Work instructions
Each record below must be reproduced exactly as it reads, with its images omitted.

Records supplied
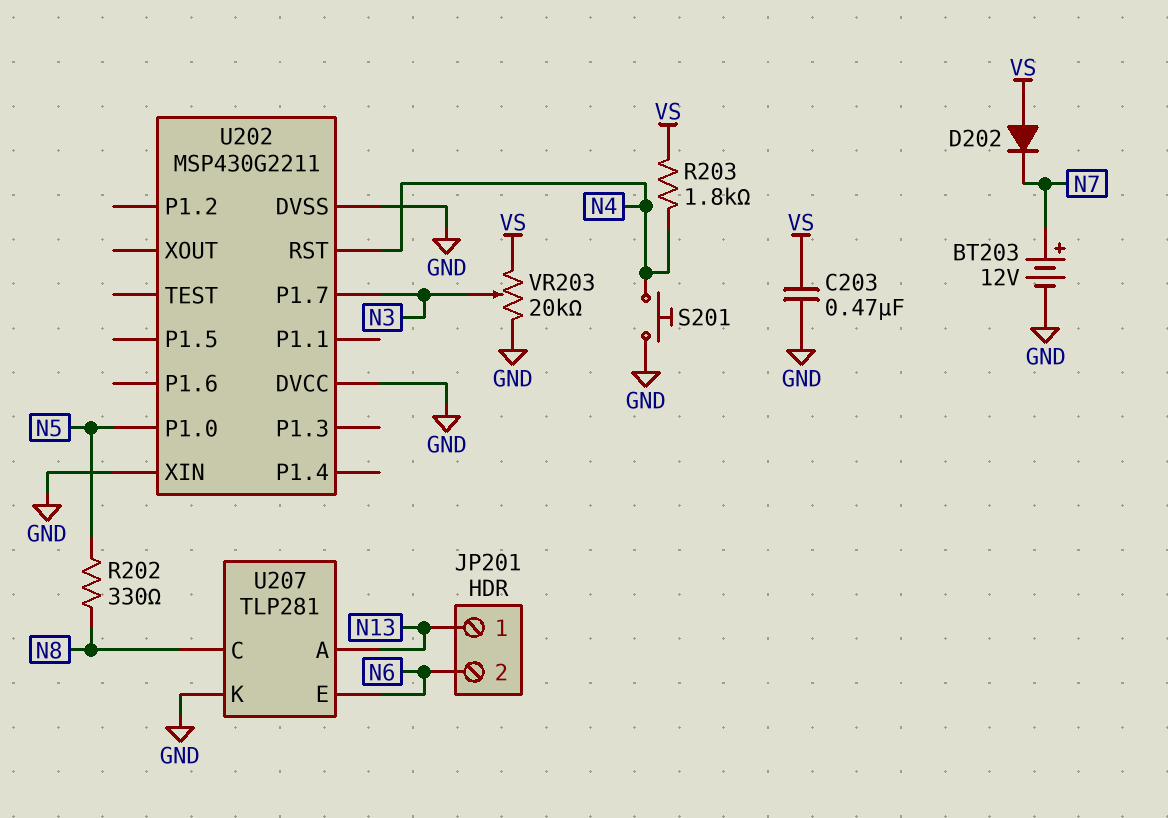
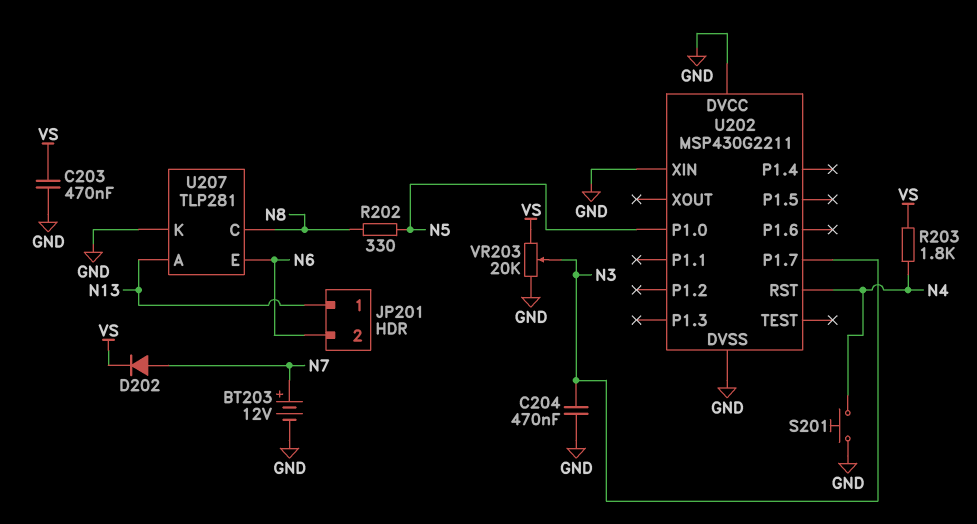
C204: none -> 470nF (GND, N3)
D202: diode (A VS, K N7) -> diode (A N7, K VS)

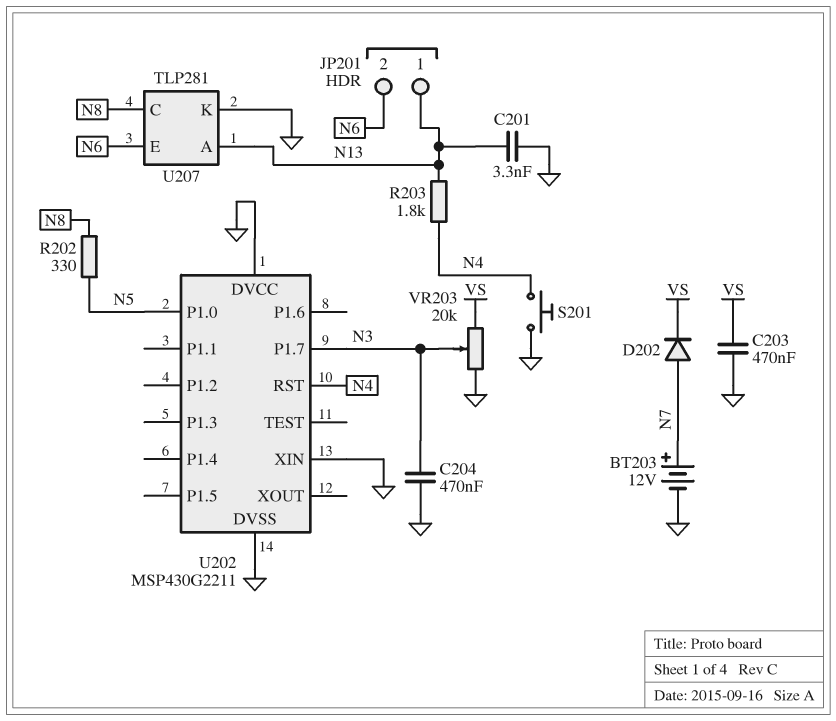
C201: none -> 3.3nF (GND, N13)
R203: 1.8k (N4, VS) -> 1.8k (N4, N13)

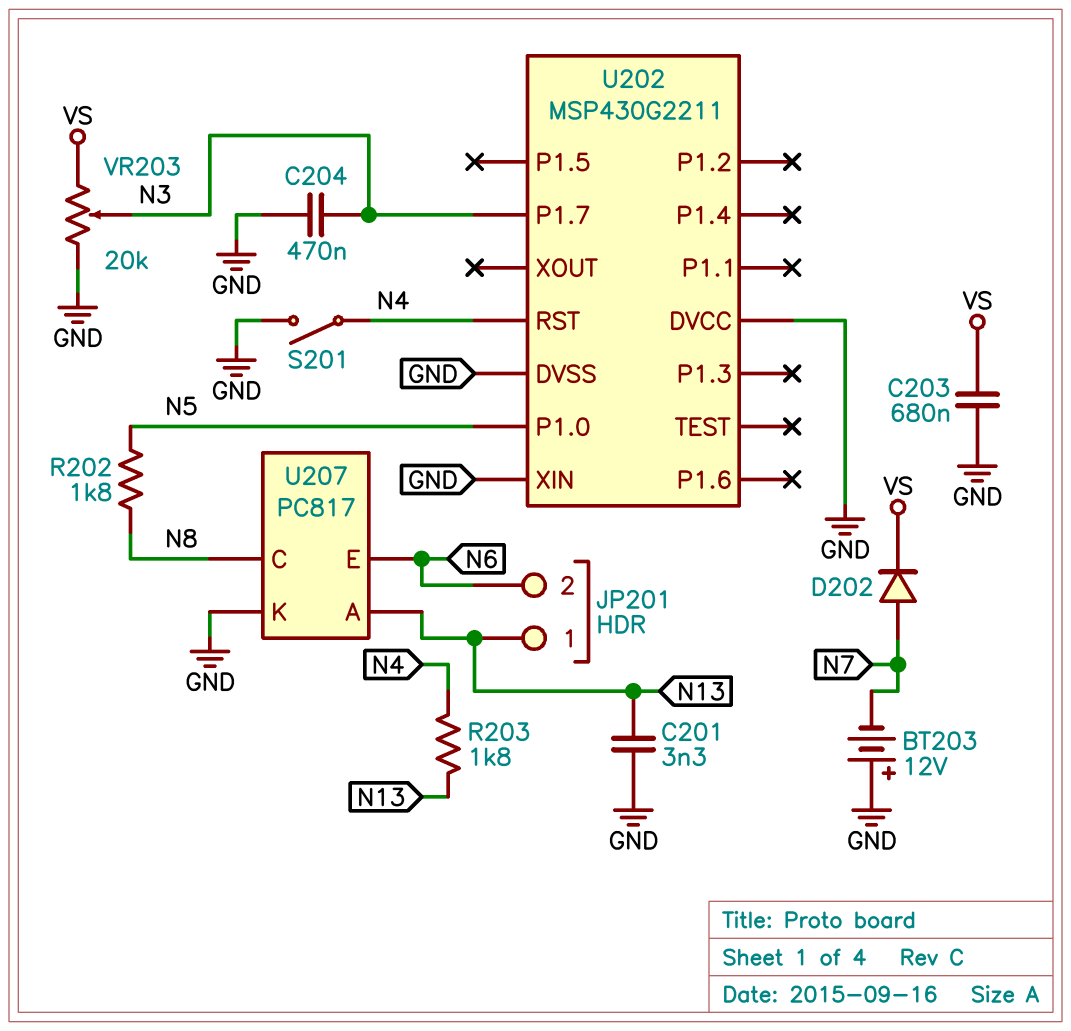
BT203: 12V (plus N7, minus GND) -> 12V (plus GND, minus N7)
C203: 470nF (GND, VS) -> 680nF (GND, VS)
R202: 330 (N5, N8) -> 1.8k (N5, N8)
S201: button (GND, N4) -> switch (GND, N4)
U207: TLP281 -> PC817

Task output
C204: none -> 470nF (GND, N3)
D202: diode (A VS, K N7) -> diode (A N7, K VS)

C201: none -> 3.3nF (GND, N13)
R203: 1.8k (N4, VS) -> 1.8k (N4, N13)

BT203: 12V (plus N7, minus GND) -> 12V (plus GND, minus N7)
C203: 470nF (GND, VS) -> 680nF (GND, VS)
R202: 330 (N5, N8) -> 1.8k (N5, N8)
S201: button (GND, N4) -> switch (GND, N4)
U207: TLP281 -> PC817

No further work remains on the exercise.